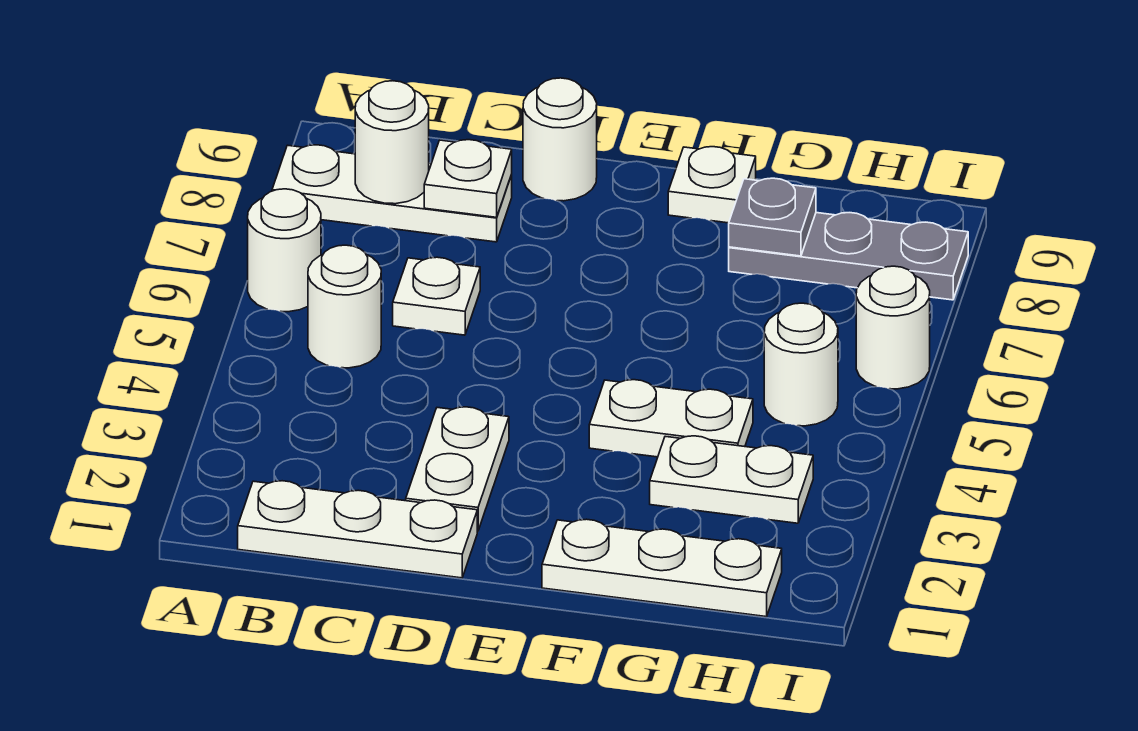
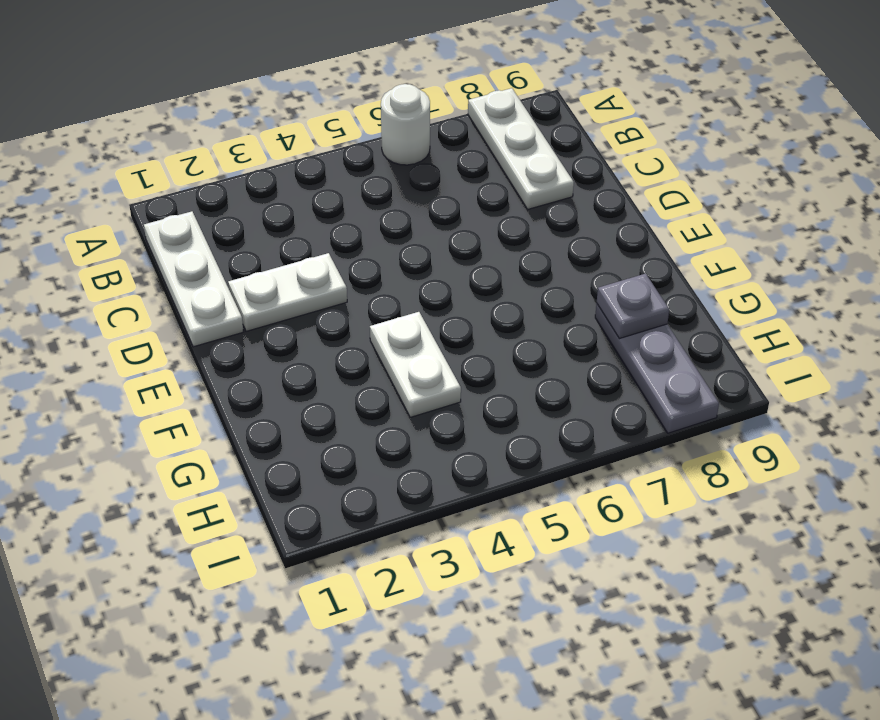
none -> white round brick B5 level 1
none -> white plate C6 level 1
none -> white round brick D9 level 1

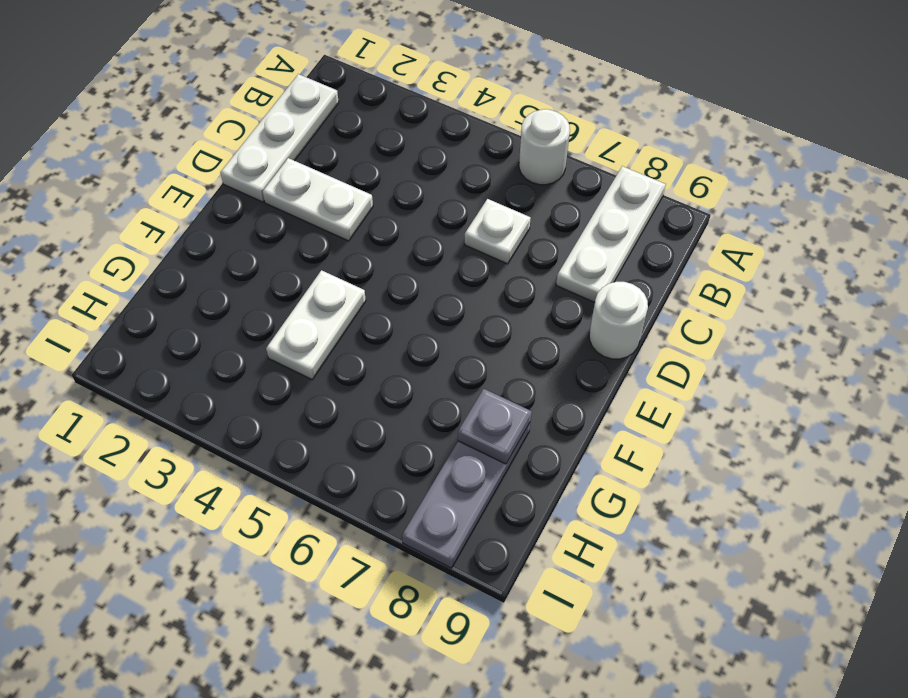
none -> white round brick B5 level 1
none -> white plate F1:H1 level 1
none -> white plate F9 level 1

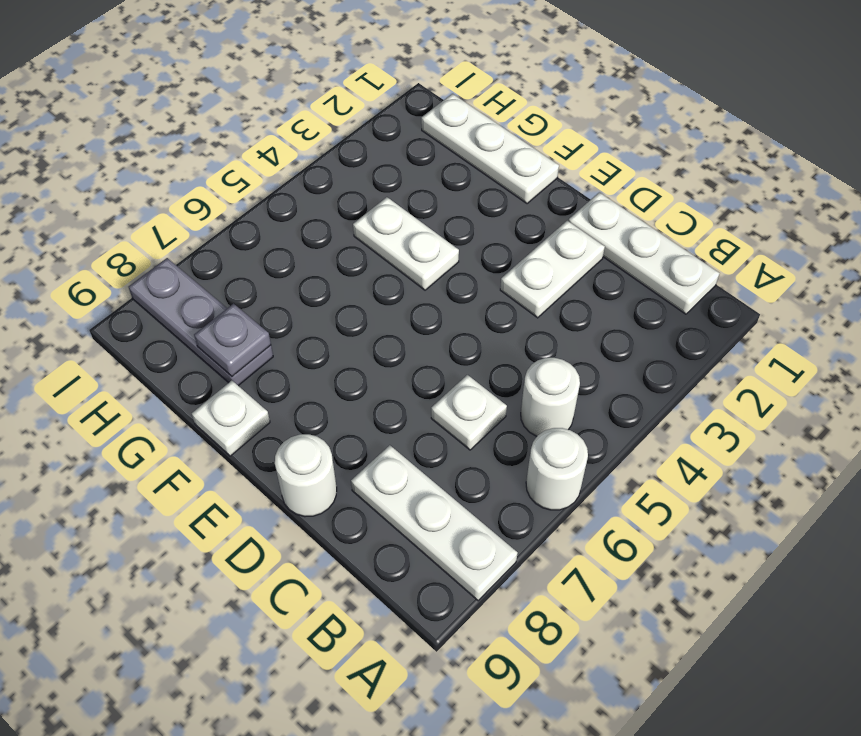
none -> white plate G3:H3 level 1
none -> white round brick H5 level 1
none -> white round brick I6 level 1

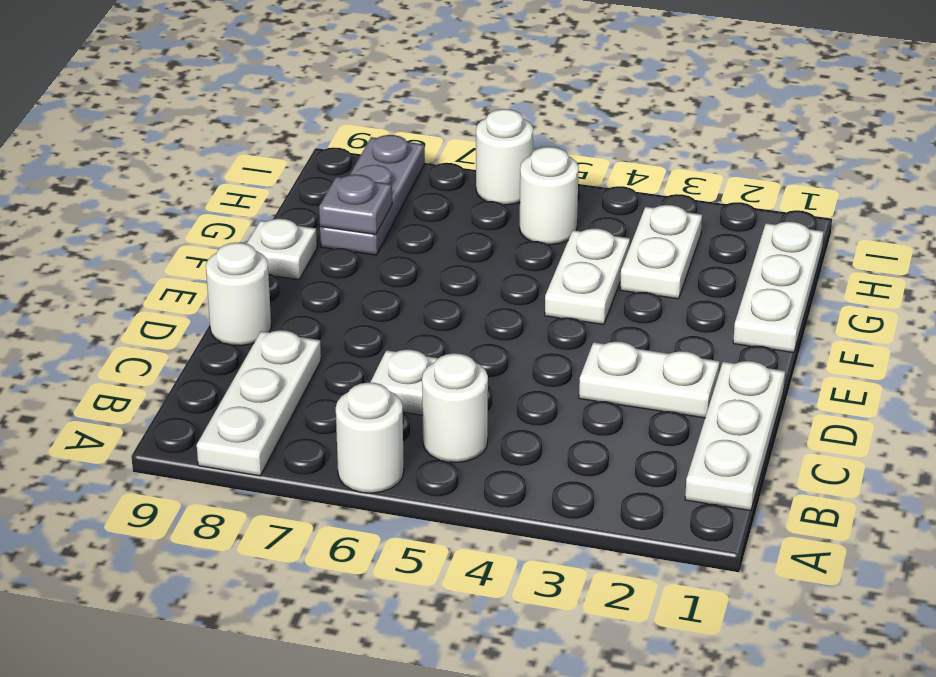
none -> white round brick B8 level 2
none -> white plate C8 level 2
----------------------------------------
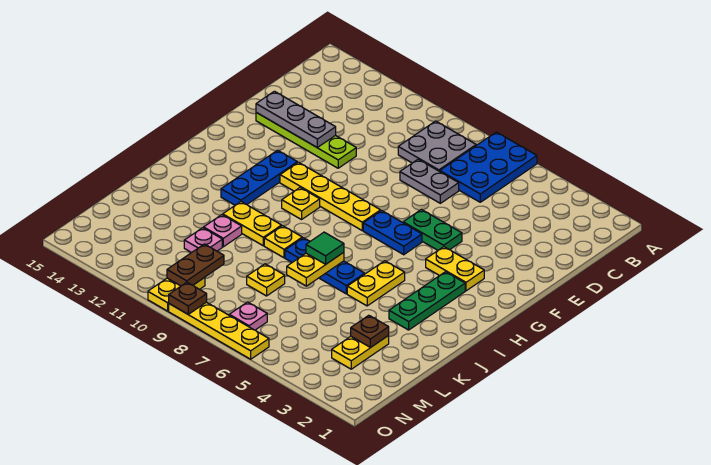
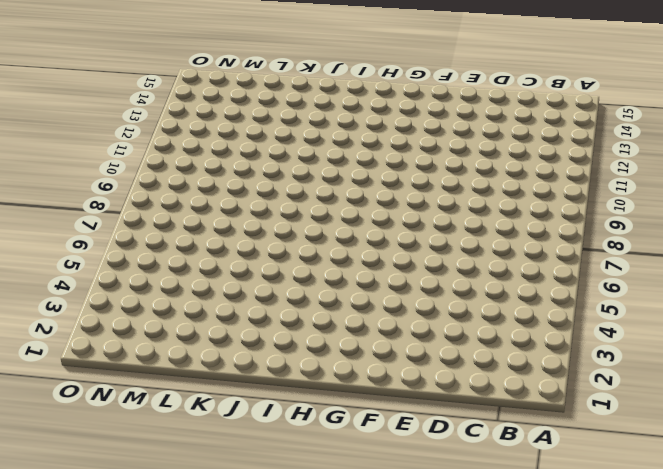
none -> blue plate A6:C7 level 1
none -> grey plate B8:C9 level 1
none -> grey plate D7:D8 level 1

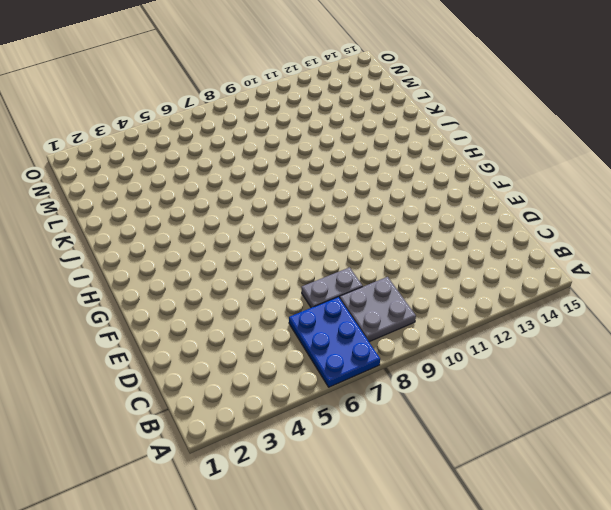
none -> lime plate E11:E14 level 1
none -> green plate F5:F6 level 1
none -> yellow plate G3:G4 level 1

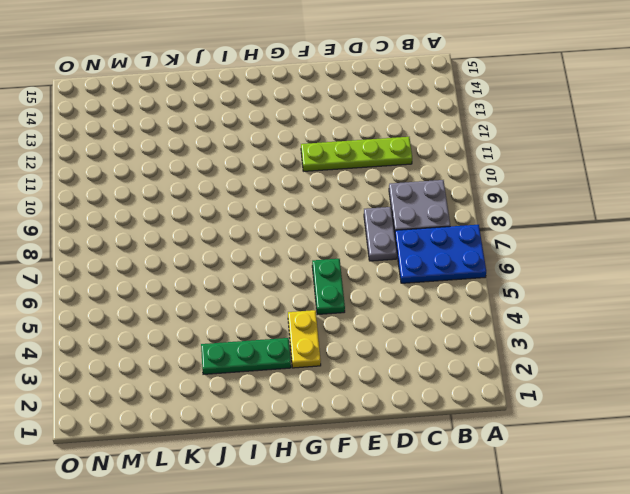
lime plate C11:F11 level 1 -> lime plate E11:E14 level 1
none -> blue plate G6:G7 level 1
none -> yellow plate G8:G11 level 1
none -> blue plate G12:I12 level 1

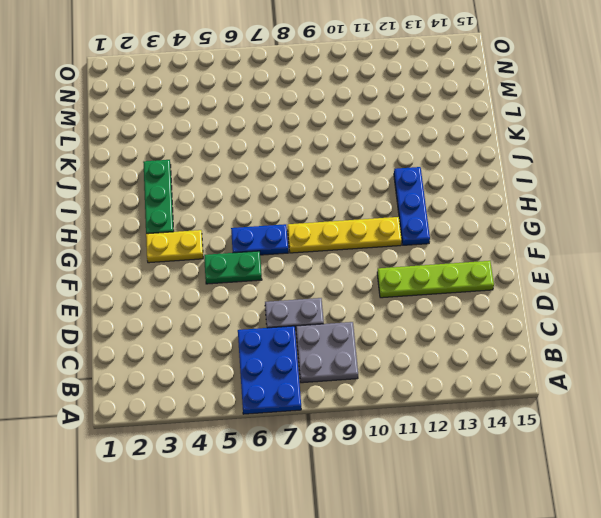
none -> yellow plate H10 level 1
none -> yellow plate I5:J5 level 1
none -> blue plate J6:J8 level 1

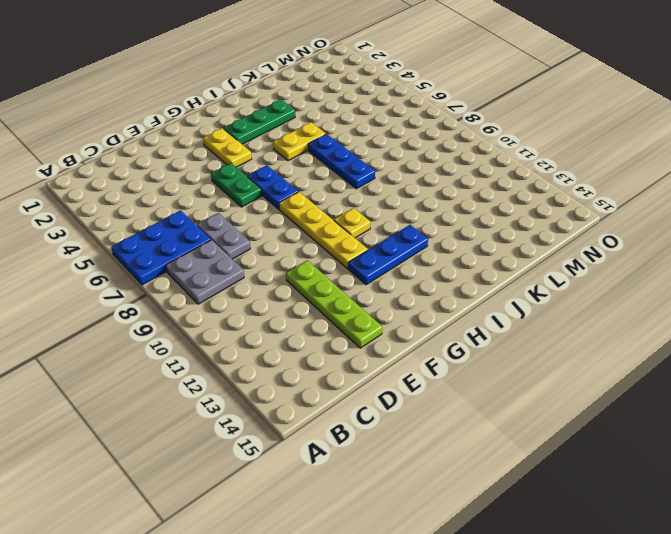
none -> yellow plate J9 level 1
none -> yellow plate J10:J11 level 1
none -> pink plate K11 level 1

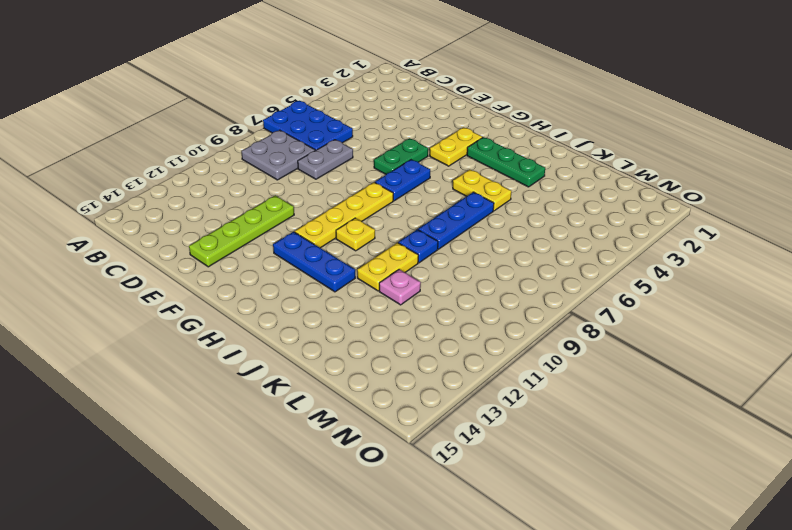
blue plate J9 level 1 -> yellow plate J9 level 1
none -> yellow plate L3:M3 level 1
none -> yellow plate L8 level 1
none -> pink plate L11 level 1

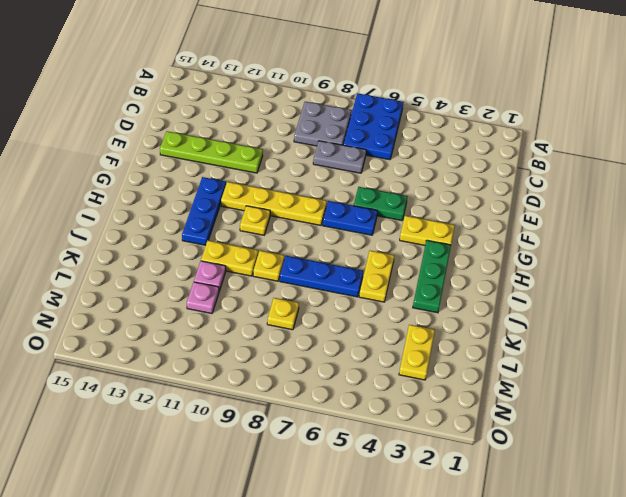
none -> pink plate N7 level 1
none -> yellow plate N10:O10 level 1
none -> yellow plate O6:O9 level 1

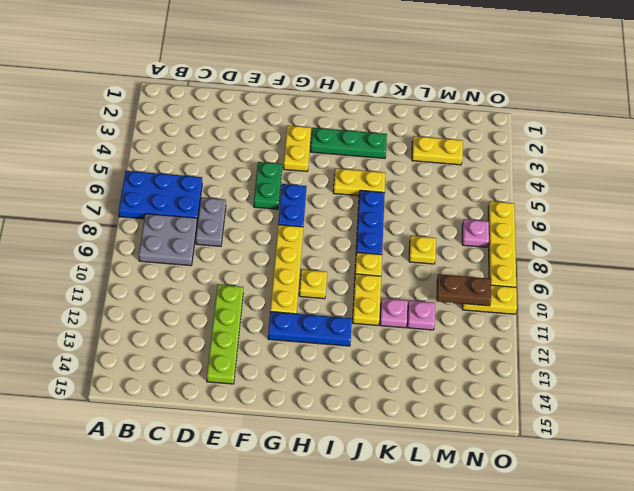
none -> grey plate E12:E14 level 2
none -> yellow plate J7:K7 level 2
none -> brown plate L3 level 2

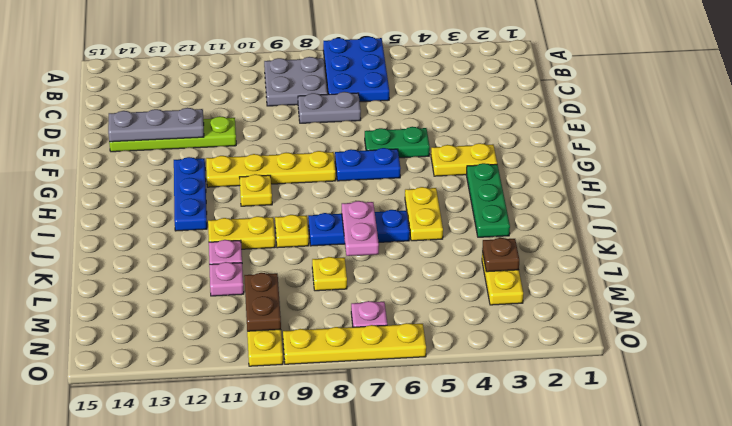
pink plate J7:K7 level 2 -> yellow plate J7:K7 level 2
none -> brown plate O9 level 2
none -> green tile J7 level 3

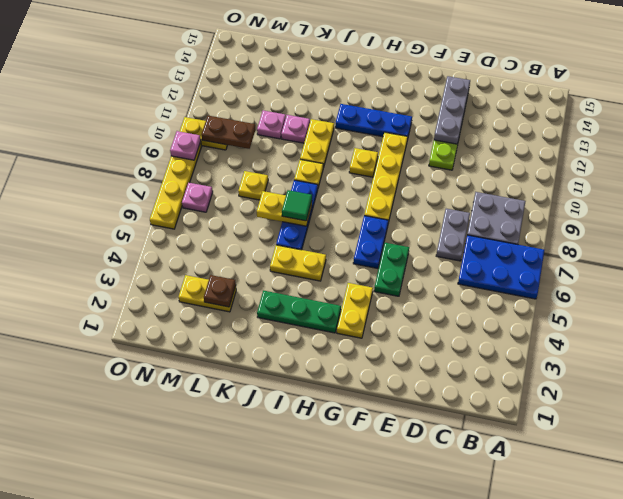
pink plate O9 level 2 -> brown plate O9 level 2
----------------------------------------
**Exercise aim**
Look above for the line with "none -> grey plate D7:D8 level 1" and the line with "none -> blue plate G12:I12 level 1". Give again exactly those two lines and all lines between them, pictures excluded.

**Solution for this task**
none -> grey plate D7:D8 level 1

none -> lime plate E11:E14 level 1
none -> green plate F5:F6 level 1
none -> yellow plate G3:G4 level 1

lime plate C11:F11 level 1 -> lime plate E11:E14 level 1
none -> blue plate G6:G7 level 1
none -> yellow plate G8:G11 level 1
none -> blue plate G12:I12 level 1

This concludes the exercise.